┌─ DATA RECORDS

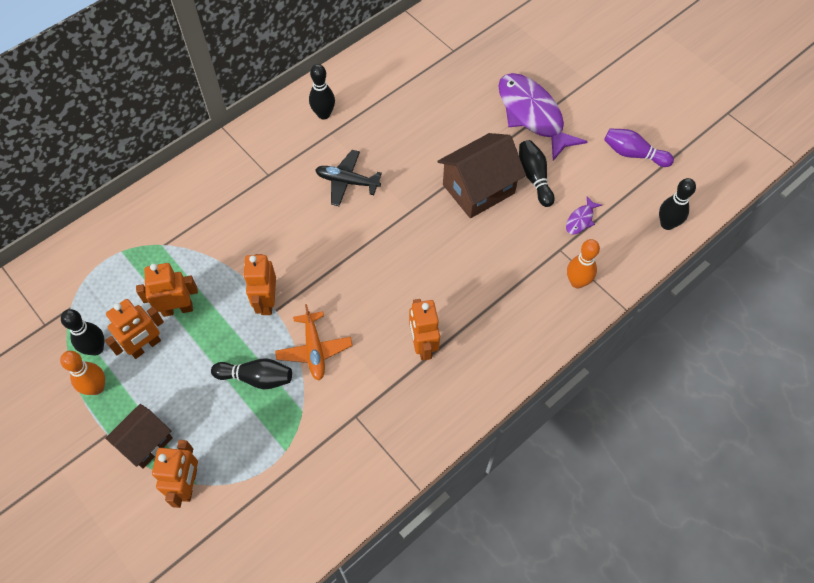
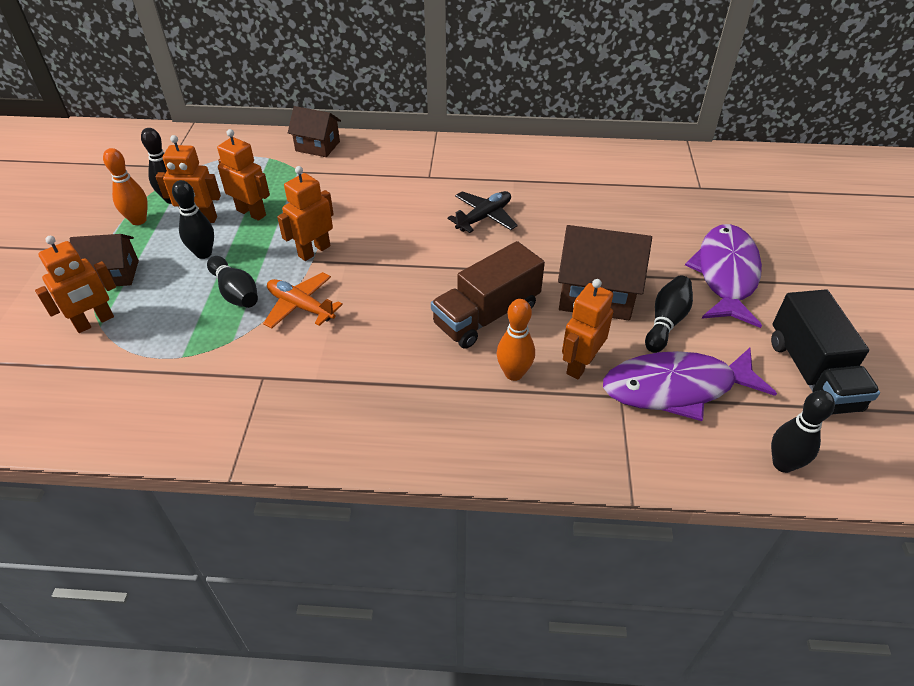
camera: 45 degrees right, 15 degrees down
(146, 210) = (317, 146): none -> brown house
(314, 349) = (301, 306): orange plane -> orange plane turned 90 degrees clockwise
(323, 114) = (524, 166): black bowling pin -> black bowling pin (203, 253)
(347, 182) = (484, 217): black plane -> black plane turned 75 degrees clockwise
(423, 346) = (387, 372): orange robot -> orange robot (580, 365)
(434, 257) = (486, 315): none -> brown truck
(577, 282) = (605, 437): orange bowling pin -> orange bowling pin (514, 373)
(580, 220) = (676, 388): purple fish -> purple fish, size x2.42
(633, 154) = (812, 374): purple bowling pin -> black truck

└─
┌─ DATA RECORDS

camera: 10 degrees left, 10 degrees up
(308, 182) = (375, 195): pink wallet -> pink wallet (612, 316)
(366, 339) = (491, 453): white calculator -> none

└─

_TASK REQUIREMENTS_: A verbatim transcription is needed of the lines above, starting at the line with "camera: 45 degrees right, 15 degrees down" and ending at the line with "(323, 114) = (524, 166): black", both included, and of nothing else.

_SOLVED PROBLEM_:
camera: 45 degrees right, 15 degrees down
(146, 210) = (317, 146): none -> brown house
(314, 349) = (301, 306): orange plane -> orange plane turned 90 degrees clockwise
(323, 114) = (524, 166): black bowling pin -> black bowling pin (203, 253)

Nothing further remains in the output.